(Items listed in a dataset)
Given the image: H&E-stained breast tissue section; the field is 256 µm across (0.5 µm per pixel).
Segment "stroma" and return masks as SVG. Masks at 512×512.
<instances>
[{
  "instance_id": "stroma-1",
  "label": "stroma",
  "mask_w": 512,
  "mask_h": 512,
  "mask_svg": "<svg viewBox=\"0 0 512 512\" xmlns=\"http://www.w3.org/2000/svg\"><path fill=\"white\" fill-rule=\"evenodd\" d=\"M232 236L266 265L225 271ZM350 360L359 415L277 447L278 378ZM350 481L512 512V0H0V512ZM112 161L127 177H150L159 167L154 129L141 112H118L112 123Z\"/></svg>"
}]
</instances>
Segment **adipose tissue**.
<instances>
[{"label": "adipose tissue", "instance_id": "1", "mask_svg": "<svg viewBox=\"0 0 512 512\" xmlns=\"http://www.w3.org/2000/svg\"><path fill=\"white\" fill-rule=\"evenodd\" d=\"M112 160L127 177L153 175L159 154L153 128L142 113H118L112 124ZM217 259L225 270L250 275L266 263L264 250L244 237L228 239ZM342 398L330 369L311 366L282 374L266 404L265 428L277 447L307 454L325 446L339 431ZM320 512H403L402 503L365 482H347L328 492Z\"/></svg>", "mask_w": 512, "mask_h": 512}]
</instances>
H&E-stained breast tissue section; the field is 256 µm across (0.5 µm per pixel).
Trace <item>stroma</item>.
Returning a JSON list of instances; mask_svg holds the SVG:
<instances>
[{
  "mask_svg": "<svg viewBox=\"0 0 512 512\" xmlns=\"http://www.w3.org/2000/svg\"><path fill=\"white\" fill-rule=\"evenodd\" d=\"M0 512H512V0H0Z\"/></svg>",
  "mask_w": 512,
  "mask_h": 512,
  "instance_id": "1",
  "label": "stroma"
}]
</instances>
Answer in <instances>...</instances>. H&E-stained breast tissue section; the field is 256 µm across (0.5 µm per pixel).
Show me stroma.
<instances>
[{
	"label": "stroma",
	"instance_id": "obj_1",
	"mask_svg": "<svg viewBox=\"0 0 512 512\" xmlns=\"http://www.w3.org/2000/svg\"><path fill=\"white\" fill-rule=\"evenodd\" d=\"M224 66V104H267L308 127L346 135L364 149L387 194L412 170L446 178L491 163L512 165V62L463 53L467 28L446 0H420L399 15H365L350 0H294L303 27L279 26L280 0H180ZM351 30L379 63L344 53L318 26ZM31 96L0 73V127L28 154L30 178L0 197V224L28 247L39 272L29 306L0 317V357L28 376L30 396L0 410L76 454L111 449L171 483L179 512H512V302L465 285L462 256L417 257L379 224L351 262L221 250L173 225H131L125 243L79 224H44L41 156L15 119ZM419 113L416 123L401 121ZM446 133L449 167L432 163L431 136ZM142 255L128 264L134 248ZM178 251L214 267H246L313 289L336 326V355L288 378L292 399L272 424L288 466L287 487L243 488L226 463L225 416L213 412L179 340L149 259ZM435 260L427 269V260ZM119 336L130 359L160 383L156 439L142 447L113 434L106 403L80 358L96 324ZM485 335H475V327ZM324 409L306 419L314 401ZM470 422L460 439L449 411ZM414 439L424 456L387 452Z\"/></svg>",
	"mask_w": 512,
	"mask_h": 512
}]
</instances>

=== Written request ===
Report the number of lines in the listing where the string "across" appears, and nothing besides.

=== Reply ===
3